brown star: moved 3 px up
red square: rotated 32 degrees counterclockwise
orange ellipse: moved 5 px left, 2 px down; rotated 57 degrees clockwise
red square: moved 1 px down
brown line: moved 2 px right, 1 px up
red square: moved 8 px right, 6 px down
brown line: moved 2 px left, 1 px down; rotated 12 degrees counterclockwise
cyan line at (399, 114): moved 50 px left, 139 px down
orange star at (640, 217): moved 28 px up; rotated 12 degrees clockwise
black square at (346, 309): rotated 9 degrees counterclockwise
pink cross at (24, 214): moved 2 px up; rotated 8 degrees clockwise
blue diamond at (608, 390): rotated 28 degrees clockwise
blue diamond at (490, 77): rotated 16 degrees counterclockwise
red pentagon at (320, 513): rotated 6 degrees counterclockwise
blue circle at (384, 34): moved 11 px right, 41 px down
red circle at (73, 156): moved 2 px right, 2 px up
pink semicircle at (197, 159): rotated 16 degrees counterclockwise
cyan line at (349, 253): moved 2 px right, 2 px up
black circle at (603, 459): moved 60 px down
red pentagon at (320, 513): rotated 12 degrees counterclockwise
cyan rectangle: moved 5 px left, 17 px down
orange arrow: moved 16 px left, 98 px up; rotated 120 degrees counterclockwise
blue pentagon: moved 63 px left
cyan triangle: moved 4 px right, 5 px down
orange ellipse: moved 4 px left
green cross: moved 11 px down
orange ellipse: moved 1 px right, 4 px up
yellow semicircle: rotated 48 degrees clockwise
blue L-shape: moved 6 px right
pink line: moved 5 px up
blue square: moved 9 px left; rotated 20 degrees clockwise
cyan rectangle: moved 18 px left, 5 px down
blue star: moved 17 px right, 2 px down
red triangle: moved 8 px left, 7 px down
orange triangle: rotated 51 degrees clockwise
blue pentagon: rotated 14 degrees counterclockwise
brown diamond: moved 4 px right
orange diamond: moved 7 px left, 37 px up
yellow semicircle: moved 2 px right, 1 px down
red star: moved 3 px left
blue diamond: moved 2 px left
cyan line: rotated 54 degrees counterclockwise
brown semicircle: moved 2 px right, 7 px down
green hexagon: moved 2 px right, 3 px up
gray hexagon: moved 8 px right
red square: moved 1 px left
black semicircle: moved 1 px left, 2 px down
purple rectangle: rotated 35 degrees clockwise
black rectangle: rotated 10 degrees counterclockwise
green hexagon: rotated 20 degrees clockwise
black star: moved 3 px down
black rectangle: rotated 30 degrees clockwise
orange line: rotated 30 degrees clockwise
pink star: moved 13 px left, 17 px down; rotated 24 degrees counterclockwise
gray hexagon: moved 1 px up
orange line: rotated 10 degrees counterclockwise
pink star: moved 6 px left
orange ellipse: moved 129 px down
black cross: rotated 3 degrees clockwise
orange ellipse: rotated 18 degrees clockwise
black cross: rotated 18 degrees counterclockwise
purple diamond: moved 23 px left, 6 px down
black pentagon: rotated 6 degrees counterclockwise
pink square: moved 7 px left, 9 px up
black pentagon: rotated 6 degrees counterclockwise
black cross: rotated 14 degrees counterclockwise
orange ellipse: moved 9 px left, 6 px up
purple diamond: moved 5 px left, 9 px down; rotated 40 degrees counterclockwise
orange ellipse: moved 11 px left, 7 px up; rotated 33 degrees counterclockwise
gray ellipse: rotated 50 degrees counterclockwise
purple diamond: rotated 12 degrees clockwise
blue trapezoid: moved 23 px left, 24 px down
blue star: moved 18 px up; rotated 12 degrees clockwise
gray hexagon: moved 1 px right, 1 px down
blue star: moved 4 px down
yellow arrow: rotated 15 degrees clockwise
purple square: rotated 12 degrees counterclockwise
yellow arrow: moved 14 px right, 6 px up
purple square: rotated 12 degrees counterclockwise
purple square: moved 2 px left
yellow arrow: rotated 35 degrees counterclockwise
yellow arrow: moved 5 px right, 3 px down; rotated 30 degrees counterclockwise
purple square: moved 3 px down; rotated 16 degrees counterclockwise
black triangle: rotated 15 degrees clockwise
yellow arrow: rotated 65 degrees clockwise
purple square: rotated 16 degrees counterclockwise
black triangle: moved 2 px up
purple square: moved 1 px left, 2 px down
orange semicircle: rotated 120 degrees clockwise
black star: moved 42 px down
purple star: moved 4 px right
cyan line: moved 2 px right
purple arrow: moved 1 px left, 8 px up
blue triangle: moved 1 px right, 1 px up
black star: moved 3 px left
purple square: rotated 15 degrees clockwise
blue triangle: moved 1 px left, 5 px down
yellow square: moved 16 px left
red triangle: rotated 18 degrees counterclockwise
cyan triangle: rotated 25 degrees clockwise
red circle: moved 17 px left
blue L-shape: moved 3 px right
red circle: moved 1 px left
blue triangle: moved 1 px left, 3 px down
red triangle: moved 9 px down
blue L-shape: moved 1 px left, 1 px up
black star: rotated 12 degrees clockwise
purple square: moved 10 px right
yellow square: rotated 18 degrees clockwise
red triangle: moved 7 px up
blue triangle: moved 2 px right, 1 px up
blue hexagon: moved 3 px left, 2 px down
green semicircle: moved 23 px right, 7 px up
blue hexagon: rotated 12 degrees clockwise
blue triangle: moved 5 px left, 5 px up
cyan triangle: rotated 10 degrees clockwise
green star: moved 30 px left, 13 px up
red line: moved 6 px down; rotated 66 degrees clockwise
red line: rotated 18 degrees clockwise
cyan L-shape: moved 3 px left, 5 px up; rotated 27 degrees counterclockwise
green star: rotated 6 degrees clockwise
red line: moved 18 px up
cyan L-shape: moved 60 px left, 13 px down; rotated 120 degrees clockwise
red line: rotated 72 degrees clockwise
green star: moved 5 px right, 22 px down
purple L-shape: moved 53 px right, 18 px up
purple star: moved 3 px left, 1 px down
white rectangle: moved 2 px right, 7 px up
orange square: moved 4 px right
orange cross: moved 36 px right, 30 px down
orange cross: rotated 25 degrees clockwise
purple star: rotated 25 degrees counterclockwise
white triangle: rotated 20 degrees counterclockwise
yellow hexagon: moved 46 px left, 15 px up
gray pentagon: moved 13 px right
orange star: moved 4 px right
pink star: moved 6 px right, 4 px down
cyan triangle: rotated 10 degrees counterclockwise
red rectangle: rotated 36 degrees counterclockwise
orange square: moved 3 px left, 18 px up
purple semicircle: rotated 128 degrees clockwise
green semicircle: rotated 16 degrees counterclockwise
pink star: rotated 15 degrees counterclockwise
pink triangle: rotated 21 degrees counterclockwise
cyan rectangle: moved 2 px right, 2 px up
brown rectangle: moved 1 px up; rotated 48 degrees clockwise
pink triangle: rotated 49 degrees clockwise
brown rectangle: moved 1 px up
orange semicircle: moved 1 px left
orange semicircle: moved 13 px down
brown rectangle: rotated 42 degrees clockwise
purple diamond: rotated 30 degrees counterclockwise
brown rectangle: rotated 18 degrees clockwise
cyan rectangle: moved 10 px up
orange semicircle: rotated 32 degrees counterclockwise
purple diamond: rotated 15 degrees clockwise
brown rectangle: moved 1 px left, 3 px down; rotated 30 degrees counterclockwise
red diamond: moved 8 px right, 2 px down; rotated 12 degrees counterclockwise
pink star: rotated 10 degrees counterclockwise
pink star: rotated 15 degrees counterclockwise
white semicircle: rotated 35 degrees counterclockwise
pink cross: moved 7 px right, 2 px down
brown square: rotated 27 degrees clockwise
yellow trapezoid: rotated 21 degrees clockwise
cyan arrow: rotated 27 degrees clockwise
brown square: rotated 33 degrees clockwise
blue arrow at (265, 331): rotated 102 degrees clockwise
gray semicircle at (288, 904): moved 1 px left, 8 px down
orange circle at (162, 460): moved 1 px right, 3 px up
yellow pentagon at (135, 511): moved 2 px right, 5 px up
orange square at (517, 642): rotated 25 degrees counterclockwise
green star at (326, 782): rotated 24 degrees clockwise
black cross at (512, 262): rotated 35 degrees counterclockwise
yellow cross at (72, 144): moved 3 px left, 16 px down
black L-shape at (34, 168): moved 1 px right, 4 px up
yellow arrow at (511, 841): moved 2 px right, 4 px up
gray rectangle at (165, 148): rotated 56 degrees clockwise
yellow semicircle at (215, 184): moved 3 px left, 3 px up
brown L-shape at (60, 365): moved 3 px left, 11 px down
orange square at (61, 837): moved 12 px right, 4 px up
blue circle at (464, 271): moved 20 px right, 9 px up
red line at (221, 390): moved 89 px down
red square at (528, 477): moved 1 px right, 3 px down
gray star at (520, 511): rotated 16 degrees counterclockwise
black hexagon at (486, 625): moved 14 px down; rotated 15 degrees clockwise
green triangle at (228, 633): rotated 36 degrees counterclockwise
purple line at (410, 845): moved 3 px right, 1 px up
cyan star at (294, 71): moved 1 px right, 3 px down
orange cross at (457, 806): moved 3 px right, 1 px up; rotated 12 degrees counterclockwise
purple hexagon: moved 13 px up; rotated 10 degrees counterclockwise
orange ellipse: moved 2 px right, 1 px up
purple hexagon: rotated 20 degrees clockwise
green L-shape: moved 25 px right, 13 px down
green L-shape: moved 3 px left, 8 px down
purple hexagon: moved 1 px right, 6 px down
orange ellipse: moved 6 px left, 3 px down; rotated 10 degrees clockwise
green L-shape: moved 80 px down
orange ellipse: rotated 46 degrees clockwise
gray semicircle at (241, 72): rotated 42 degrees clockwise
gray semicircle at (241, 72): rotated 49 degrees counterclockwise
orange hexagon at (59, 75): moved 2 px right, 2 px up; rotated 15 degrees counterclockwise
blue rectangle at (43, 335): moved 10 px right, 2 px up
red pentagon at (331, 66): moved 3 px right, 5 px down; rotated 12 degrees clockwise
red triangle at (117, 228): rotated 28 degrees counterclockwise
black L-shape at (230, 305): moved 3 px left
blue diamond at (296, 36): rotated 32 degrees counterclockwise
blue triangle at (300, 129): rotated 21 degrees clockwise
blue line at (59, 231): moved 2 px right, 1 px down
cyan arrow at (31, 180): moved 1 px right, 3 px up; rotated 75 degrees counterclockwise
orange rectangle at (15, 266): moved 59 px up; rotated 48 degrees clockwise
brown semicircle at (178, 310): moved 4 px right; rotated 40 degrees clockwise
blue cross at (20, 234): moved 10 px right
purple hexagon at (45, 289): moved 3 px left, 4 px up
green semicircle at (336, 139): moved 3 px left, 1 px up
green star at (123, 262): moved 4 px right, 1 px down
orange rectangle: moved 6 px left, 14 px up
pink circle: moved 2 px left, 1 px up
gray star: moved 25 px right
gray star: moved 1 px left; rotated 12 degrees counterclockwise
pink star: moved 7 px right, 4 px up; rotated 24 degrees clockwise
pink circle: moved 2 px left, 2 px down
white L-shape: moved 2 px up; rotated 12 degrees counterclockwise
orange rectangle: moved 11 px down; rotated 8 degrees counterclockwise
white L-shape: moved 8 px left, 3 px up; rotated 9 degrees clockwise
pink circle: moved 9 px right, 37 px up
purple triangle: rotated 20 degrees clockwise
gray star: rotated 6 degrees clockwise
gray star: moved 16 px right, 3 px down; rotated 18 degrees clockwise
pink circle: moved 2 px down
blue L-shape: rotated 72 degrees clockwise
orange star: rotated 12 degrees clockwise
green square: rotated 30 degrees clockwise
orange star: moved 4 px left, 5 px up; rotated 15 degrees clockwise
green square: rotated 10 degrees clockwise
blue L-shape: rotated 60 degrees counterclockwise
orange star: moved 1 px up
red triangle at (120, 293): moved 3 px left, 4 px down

GOAL
Update the records from the first line through the line containing "brown line: moved 2 px left, 1", inclusive, changing "red square" to "green square" and leaving everything else as it is. Return only those lines.

WRITTEN REPLY
brown star: moved 3 px up
green square: rotated 32 degrees counterclockwise
orange ellipse: moved 5 px left, 2 px down; rotated 57 degrees clockwise
green square: moved 1 px down
brown line: moved 2 px right, 1 px up
green square: moved 8 px right, 6 px down
brown line: moved 2 px left, 1 px down; rotated 12 degrees counterclockwise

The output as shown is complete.